Copy each line below in which the string "yellow" occurs.

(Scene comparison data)
_ _ _ _ _ _ _

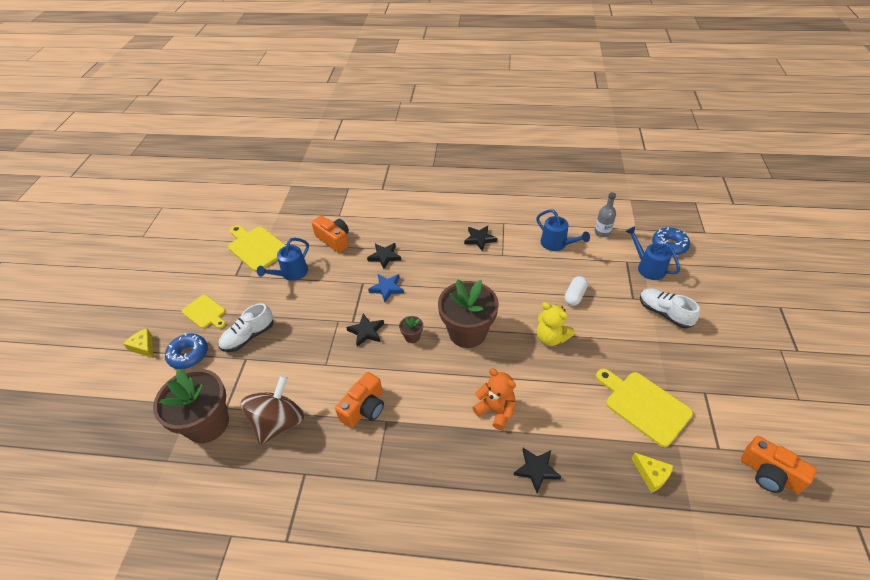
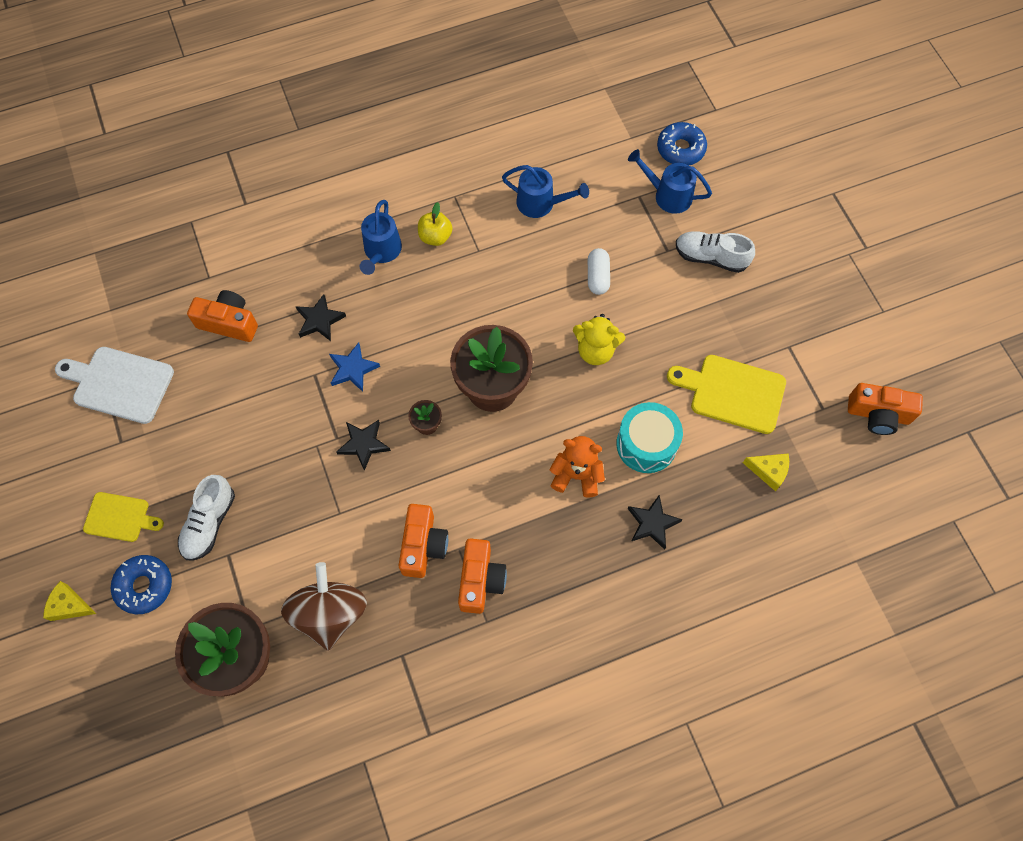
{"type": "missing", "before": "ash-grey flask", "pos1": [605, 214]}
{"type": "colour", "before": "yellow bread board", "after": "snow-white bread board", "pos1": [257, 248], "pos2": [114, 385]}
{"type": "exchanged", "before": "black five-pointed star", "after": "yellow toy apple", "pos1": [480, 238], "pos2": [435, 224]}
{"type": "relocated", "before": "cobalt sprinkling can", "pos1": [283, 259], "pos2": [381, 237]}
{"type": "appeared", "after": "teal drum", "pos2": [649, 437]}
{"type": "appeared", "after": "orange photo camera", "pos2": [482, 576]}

_ _ _ _ _ _ _

Response to the exercise:
{"type": "colour", "before": "yellow bread board", "after": "snow-white bread board", "pos1": [257, 248], "pos2": [114, 385]}
{"type": "exchanged", "before": "black five-pointed star", "after": "yellow toy apple", "pos1": [480, 238], "pos2": [435, 224]}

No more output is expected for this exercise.